[The records Boundary: Start]

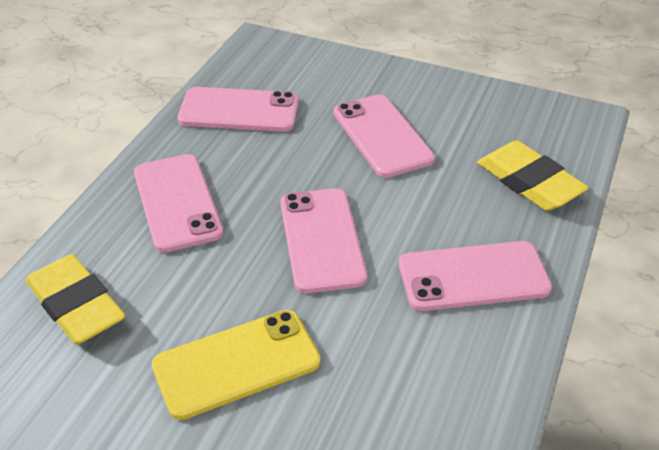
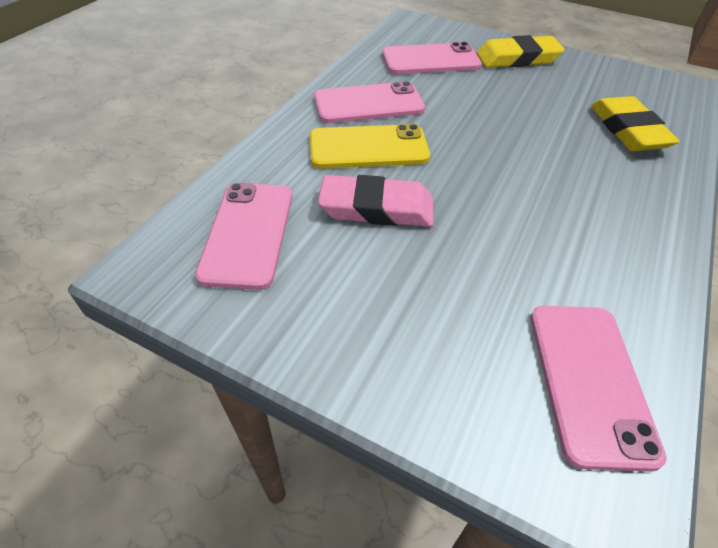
pink eraser: 0 -> 1
pink phone: 5 -> 4

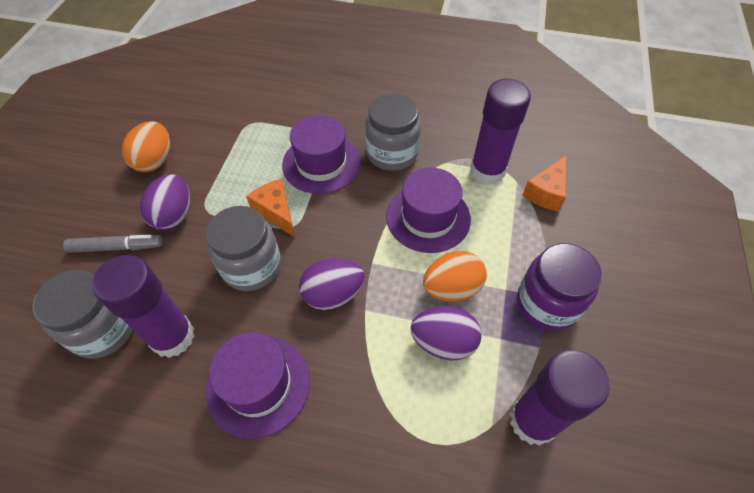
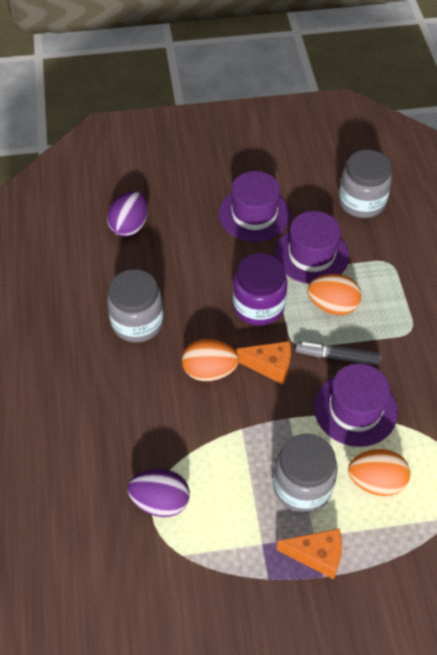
orange egg: 2 -> 3
purple egg: 3 -> 2
purple glue stick: 3 -> 0

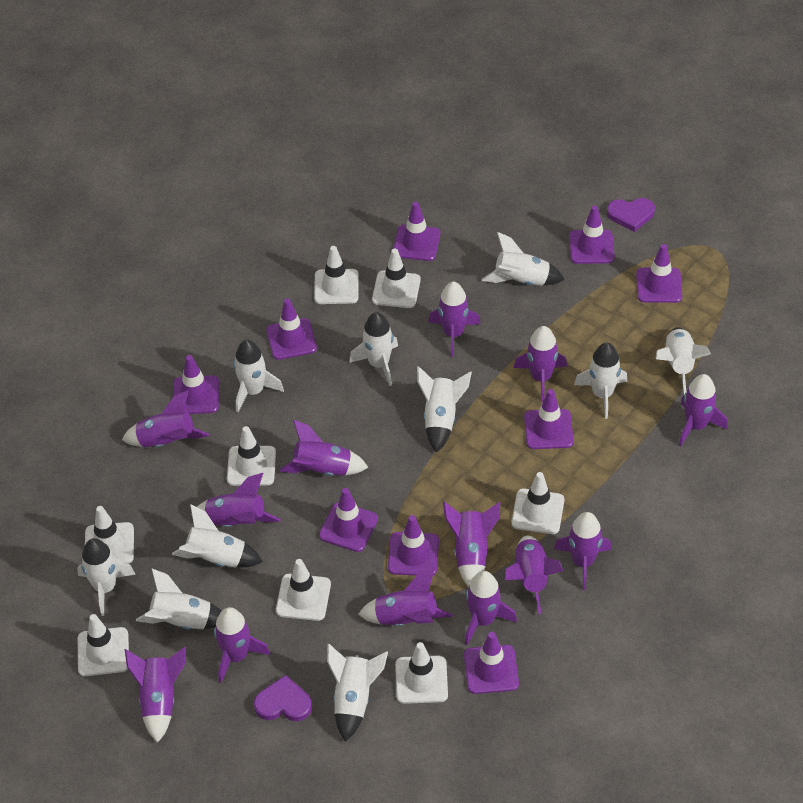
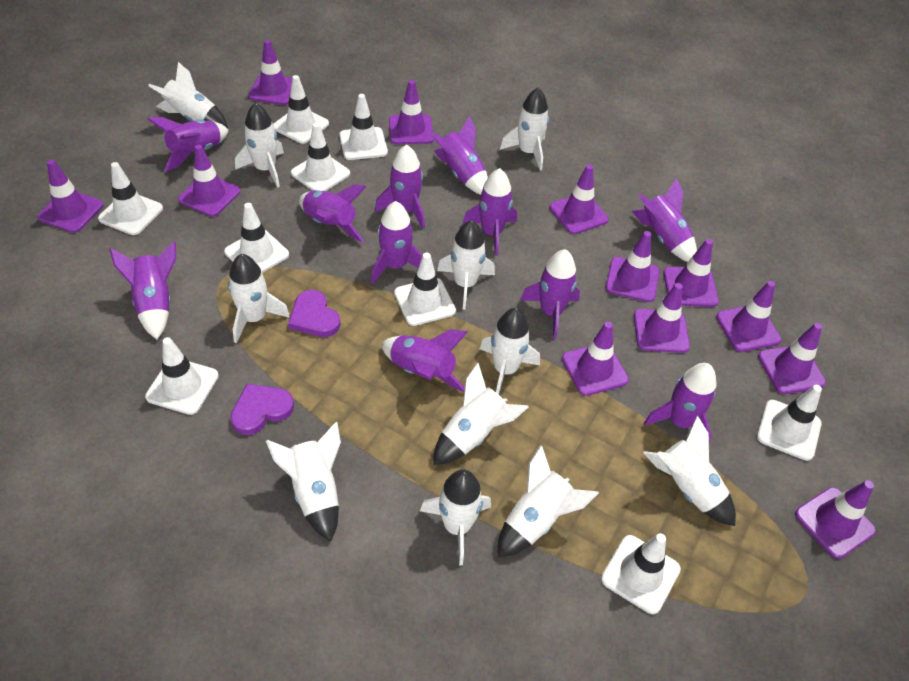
purple rocket: 13 -> 11
purple traffic cone: 9 -> 12
white rocket: 10 -> 11
white traffic cone: 8 -> 9

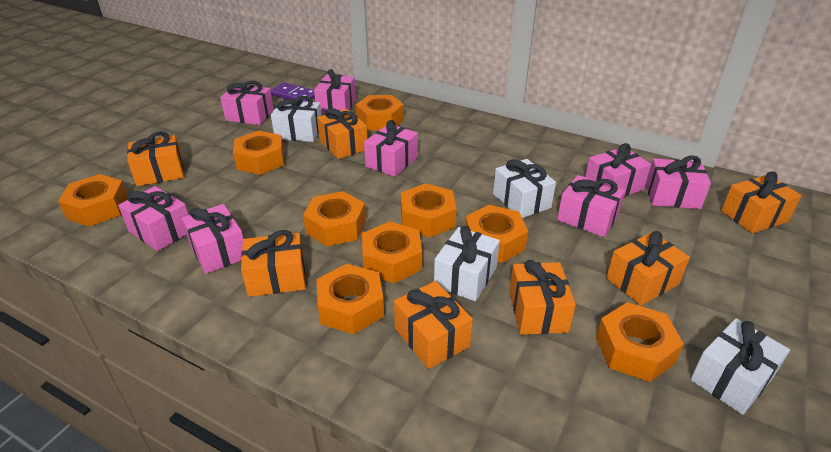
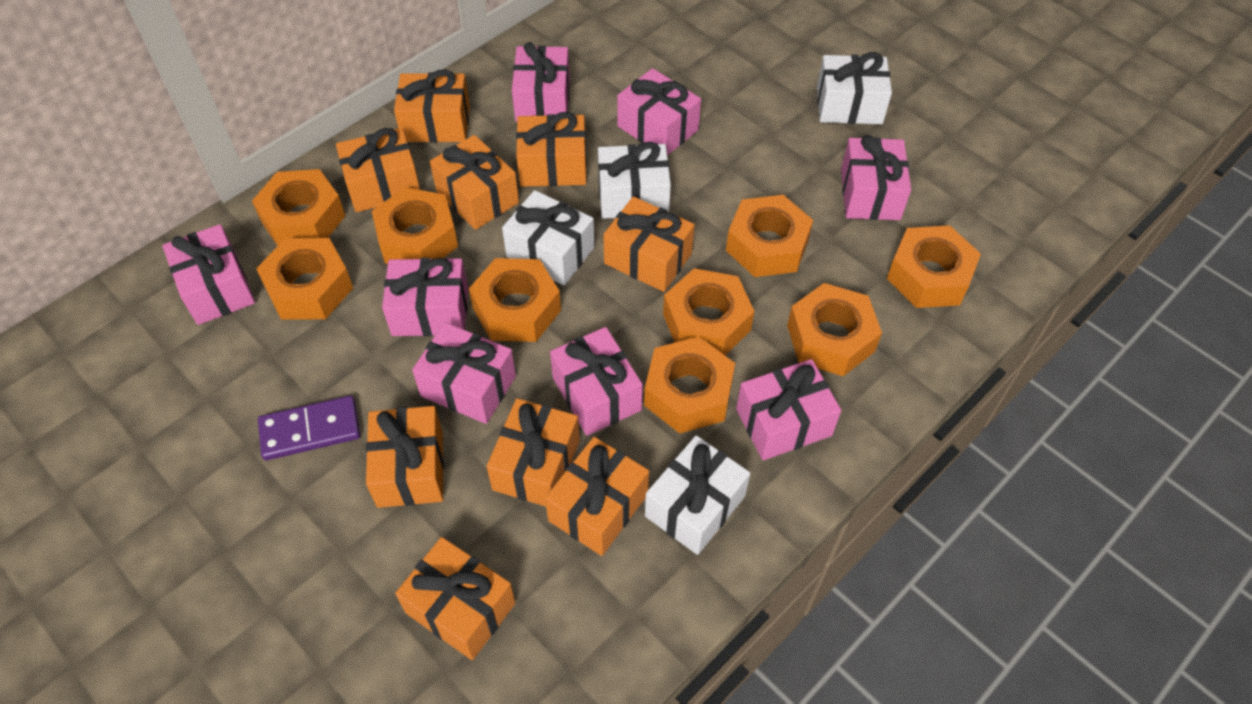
orange gift: 7 -> 9

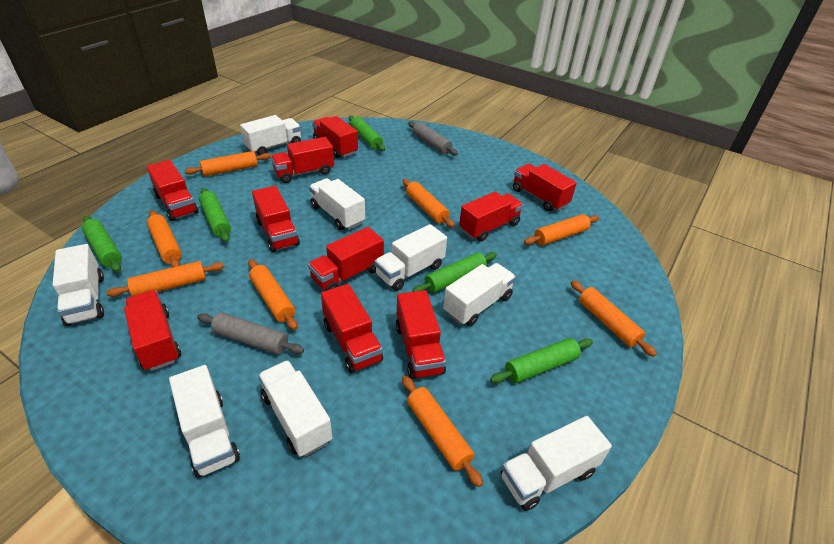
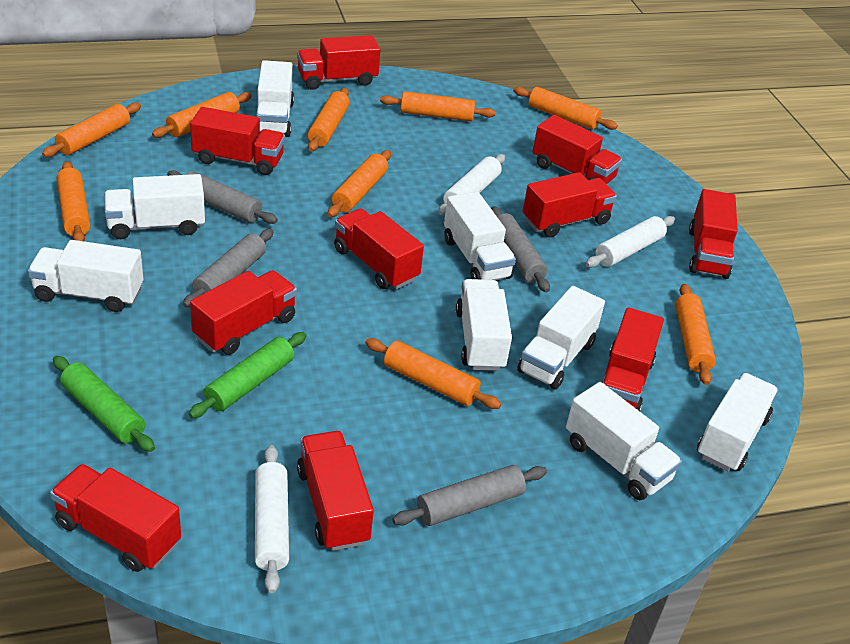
green rolling pin: 5 -> 2
grey rolling pin: 2 -> 4
orange rolling pin: 8 -> 9
white rolling pin: 0 -> 3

[The records Boundary: End]

> _Task objective_
What you give back should be exactly the lines from the line holding "orange gift: 7 -> 9" through the final line of the material, both ends included, and please leave out the pictures.

> _Written answer_
orange gift: 7 -> 9

green rolling pin: 5 -> 2
grey rolling pin: 2 -> 4
orange rolling pin: 8 -> 9
white rolling pin: 0 -> 3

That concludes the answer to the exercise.